### Records to use
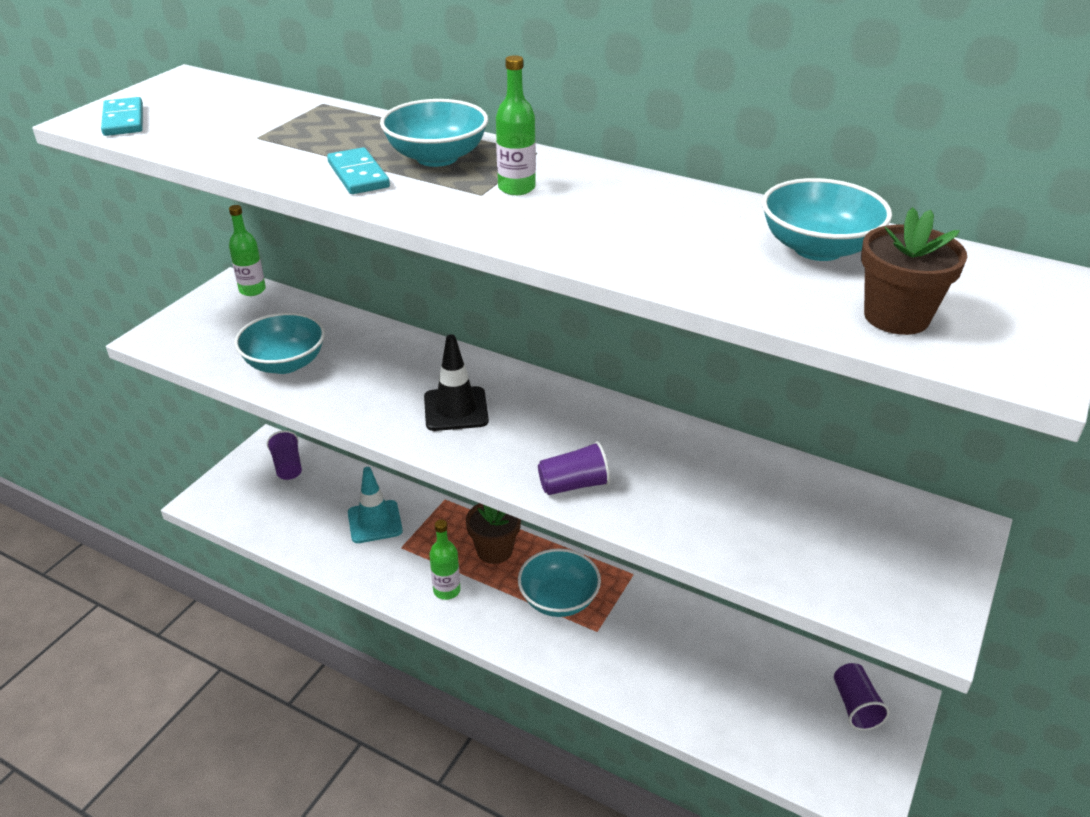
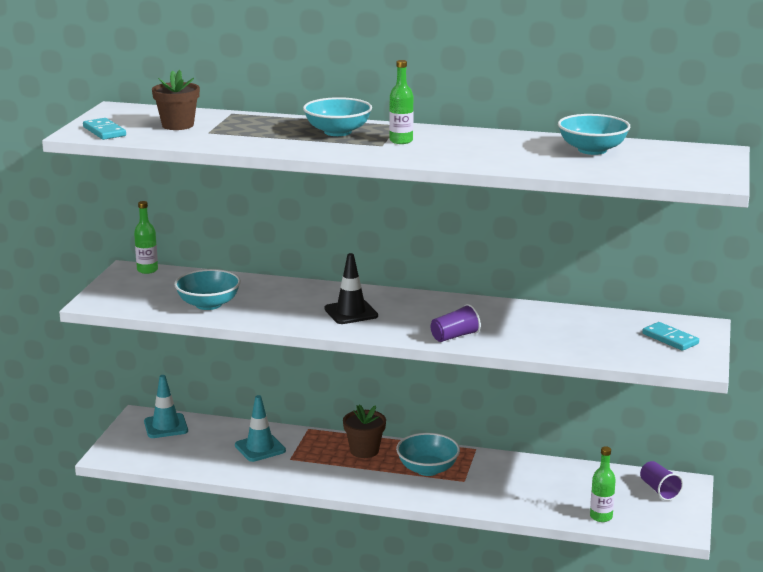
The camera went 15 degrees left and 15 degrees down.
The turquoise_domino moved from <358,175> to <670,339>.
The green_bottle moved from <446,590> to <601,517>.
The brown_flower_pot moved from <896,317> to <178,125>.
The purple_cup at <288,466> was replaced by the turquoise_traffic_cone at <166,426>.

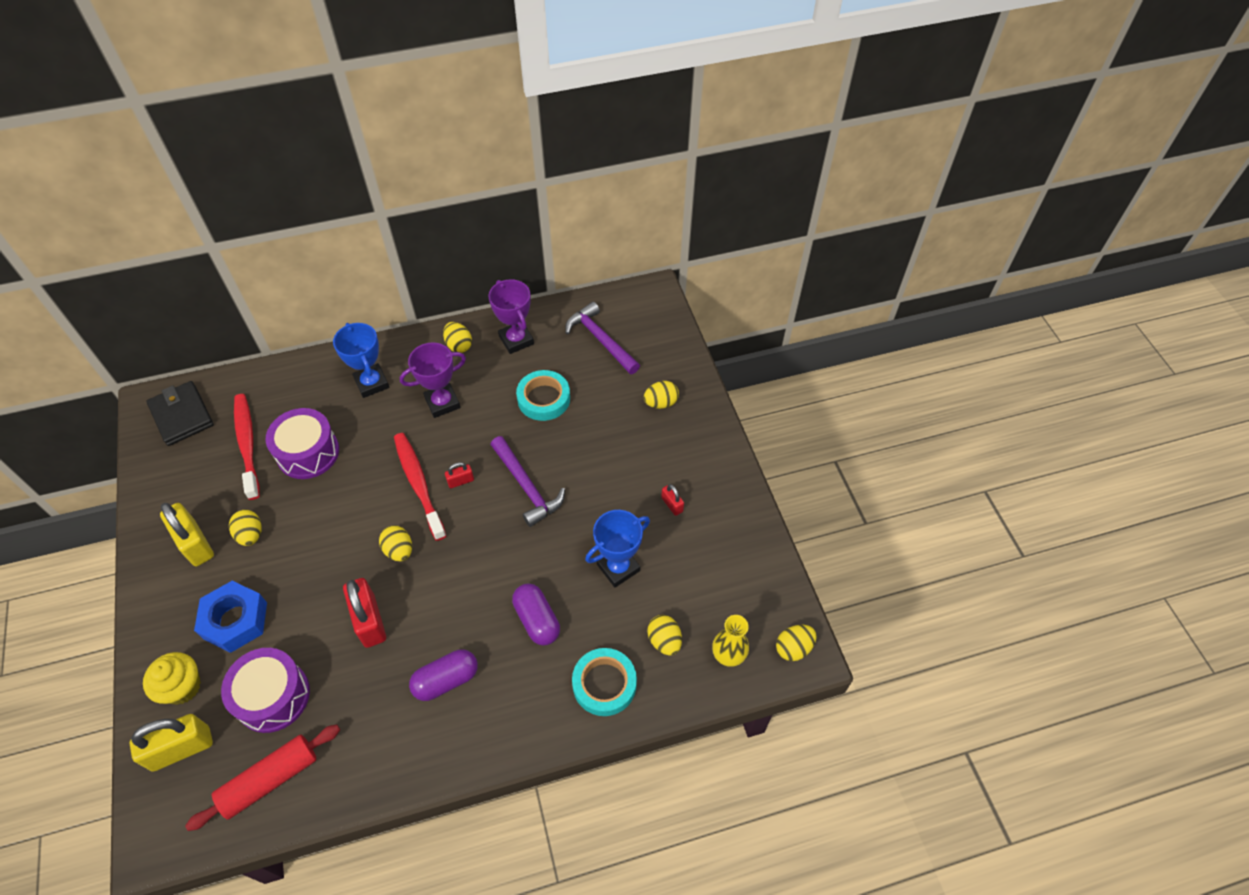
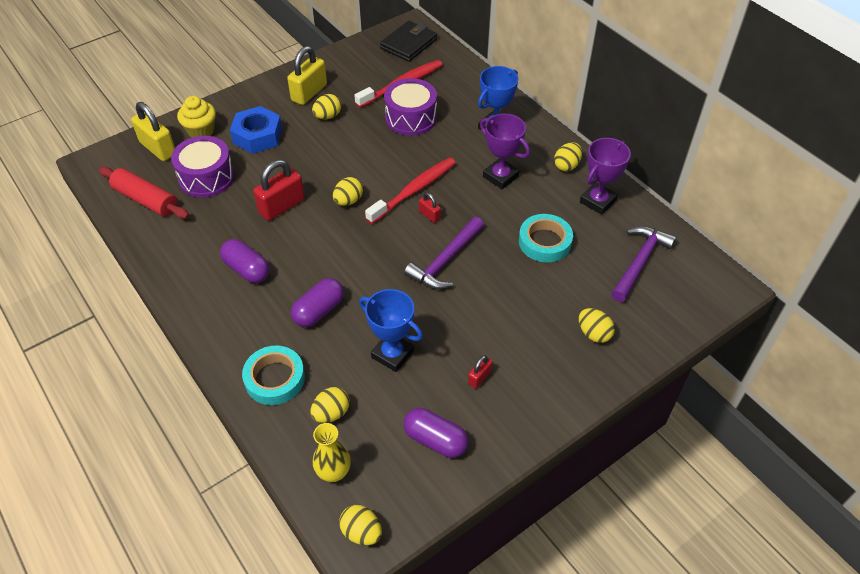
The camera went 70 degrees right and 5 degrees down.
The purple_capsule at <435,440> appeared.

### Aim of the task
The copy must start at the line containing "The green_bottle moved" and end at the last line of the records, matching each line exactly and holding no pictures.

### Exercise response
The green_bottle moved from <446,590> to <601,517>.
The brown_flower_pot moved from <896,317> to <178,125>.
The purple_cup at <288,466> was replaced by the turquoise_traffic_cone at <166,426>.

The camera went 70 degrees right and 5 degrees down.
The purple_capsule at <435,440> appeared.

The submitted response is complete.